▶ **The request**
Pull out each line of the data below that contains the string "markup".

▶ **Extracted records**
┌──

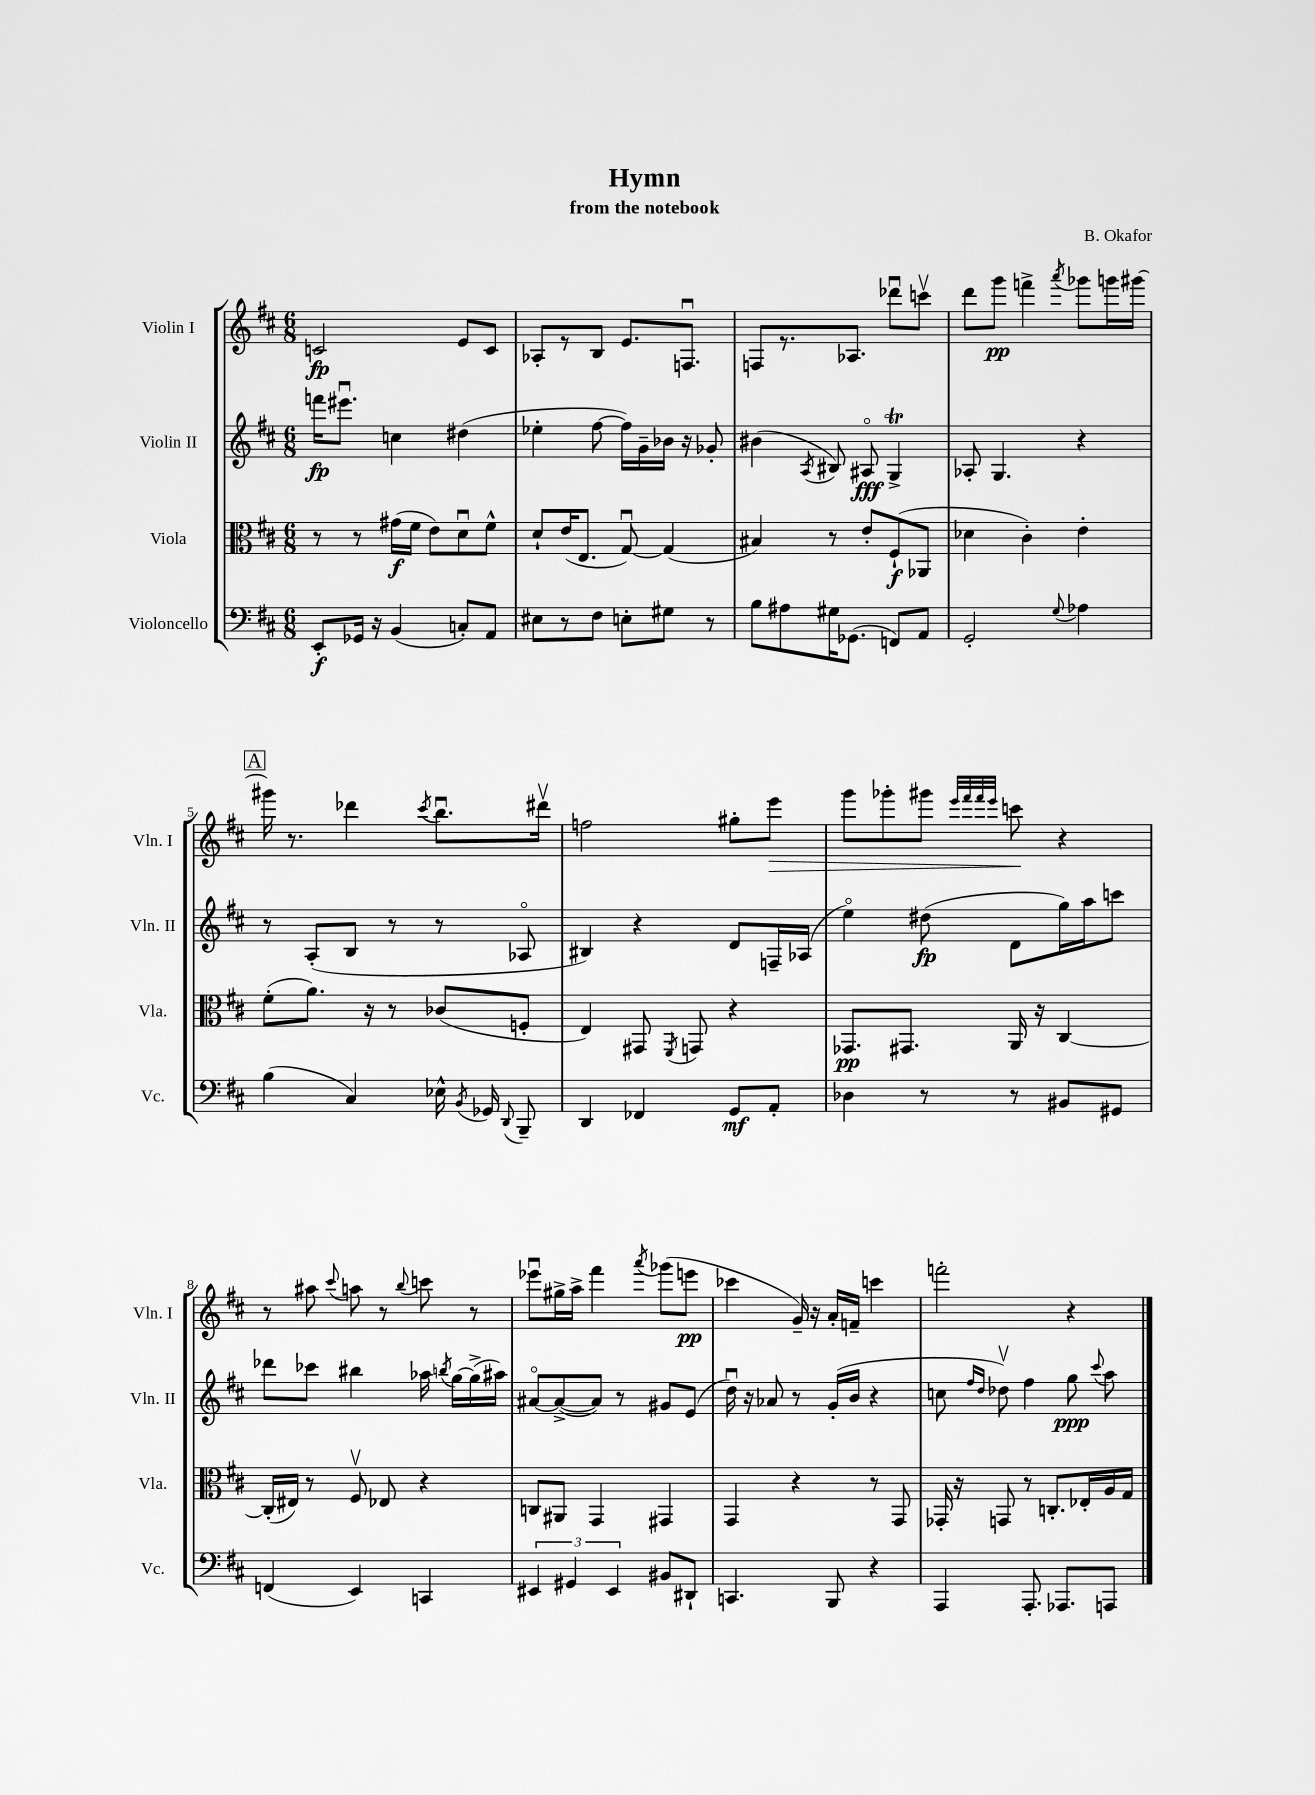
\header { title = "Hymn" composer = "B. Okafor" subtitle = "from the notebook" }
<<
\new StaffGroup <<
\new Staff = "s0" \with { instrumentName = "Violin I" shortInstrumentName = "Vln. I" } {
    \clef treble \key d \major \numericTimeSignature \time 6/8
    \autoBeamOff c'2\fp e'8[ c'8] |
    aes8[-. r8 b8] e'8.[ f8.]\downbow |
    f8[ r8. aes8.] des'''8[\downbow c'''8]\upbow |
    d'''8[ g'''8]\pp f'''4-> \acciaccatura { a'''8 } ges'''8[ g'''16 gis'''16]~ |
    \mark \markup { \box "A" } gis'''16 r8. des'''4 \acciaccatura { cis'''8 } b''8.[\downbow dis'''16]\upbow |
    f''2 gis''8[-. e'''8]\> |
    g'''8[ ges'''8-. gis'''8] \grace { e'''32[ fis'''32 fis'''32 e'''32] } c'''8\! r4 |
    r8 ais''8 \appoggiatura { cis'''8 } a''8 r8 \appoggiatura { b''8 } c'''8 r8 |
    ees'''8[\downbow gis''16-> a''16]-> fis'''4 \acciaccatura { a'''8 } ges'''8[( e'''8]\pp |
    ces'''4 g'16--) r16 a'16[-. f'16]-- c'''4 |
    f'''2-. r4 \bar "|." |
}
\new Staff = "s1" \with { instrumentName = "Violin II" shortInstrumentName = "Vln. II" } {
    \clef treble \key d \major \numericTimeSignature \time 6/8
    \autoBeamOff f'''16[\fp eis'''8.]\downbow c''4 dis''4( |
    ees''4-. fis''8~ fis''16[) g'16-- bes'16] r16 ges'8-. |
    bis'4( \acciaccatura { a8 } bis8) ais8\flageolet\fff g4->\trill |
    aes8-. g4. r4 |
    \mark \markup { \box "A" } r8 a8[-.( b8] r8 r8 aes8\flageolet |
    bis4) r4 d'8[ f16-- aes16]( |
    e''4\flageolet) dis''8\fp( d'8[ g''16) a''16 c'''8] |
    des'''8[ ces'''8] bis''4 aes''16 \acciaccatura { b''8 } g''16[~ g''16->( ais''16]) |
    ais'8[~\flageolet ais'8~->( ais'8]) r8 gis'8[ e'8]( |
    d''16\downbow) r16 aes'8 r8 g'16[-.( b'16] r4 |
    c''8 \grace { fis''16[ d''16] } des''8\upbow) fis''4 g''8\ppp \appoggiatura { cis'''8 } a''8 \bar "|." |
}
\new Staff = "s2" \with { instrumentName = "Viola" shortInstrumentName = "Vla." } {
    \clef alto \key d \major \numericTimeSignature \time 6/8
    \autoBeamOff r8 r8 gis'16[\f( fis'16] e'8[) d'8\downbow fis'8]-^ |
    d'8[-! e'16( e8.] g8~\downbow) g4( |
    bis4) r8 e'8[-. fis8-!\f( aes,8] |
    des'4 cis'4-.) e'4-. |
    \mark \markup { \box "A" } fis'8[-.( a'8.]) r16 r8 ces'8[( f8]-. |
    e4) gis,8 \acciaccatura { fis,8 } g,8 r4 |
    ges,8.[\pp gis,8.] a,16 r16 cis4~ |
    cis16[-.( eis16]) r8 fis8\upbow ees8 r4 |
    c8[ ais,8] g,4 gis,4 |
    g,4 r4 r8 g,8 |
    ges,16-. r16 g,8 r8 c8.[-. ees16-. a16 g16] \bar "|." |
}
\new Staff = "s3" \with { instrumentName = "Violoncello" shortInstrumentName = "Vc." } {
    \clef bass \key d \major \numericTimeSignature \time 6/8
    \autoBeamOff e,8[-.\f ges,16] r16 b,4( c8[-.) a,8] |
    eis8[ r8 fis8] e8[-. gis8] r8 |
    b8[ ais8 gis16 ges,8.]( f,8[) a,8] |
    g,2-. \appoggiatura { g8 } aes4 |
    \mark \markup { \box "A" } b4( cis4) ees16-^ \acciaccatura { b,8 } ges,16 \appoggiatura { d,8 } b,,8-- |
    d,4 fes,4 g,8[\mf a,8]-. |
    des4 r8 r8 bis,8[ gis,8] |
    f,4( e,4) c,4 |
    \tuplet 3/2 { eis,4 gis,4 eis,4 } bis,8[ dis,8]-! |
    c,4. b,,8 r4 |
    a,,4 a,,8.-. aes,,8.[ a,,8] \bar "|." |
}
>>
>>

└──

▶ **Task answer**
    \mark \markup { \box "A" } gis'''16 r8. des'''4 \acciaccatura { cis'''8 } b''8.[\downbow dis'''16]\upbow |
    \mark \markup { \box "A" } r8 a8[-.( b8] r8 r8 aes8\flageolet |
    \mark \markup { \box "A" } fis'8[-.( a'8.]) r16 r8 ces'8[( f8]-. |
    \mark \markup { \box "A" } b4( cis4) ees16-^ \acciaccatura { b,8 } ges,16 \appoggiatura { d,8 } b,,8-- |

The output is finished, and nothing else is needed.